----- Excerpted data

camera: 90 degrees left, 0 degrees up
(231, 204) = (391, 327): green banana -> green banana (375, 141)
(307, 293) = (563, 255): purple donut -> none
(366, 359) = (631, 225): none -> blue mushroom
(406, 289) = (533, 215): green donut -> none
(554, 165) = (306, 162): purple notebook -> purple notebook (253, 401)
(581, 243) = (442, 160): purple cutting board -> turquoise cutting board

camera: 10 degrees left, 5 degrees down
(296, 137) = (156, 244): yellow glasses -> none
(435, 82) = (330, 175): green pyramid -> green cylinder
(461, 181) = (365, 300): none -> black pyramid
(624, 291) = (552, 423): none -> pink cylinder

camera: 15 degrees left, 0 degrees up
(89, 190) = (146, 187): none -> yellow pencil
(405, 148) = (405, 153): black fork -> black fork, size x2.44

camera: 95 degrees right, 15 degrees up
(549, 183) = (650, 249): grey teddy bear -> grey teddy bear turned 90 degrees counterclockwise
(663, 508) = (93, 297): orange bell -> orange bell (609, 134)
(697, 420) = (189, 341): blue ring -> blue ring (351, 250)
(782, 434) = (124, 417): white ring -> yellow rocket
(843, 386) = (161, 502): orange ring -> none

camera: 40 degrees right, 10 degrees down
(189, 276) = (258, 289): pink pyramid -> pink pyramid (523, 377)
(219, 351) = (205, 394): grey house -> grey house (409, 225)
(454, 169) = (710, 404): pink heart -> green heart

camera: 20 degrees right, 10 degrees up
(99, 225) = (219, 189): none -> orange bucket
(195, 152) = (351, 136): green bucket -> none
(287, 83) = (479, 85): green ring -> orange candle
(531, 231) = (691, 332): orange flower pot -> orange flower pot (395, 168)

----------

**Exercise**
Establish how many lines of the material above hold the word "yellow". Nothing but the count should be returned.

**Your solution**
3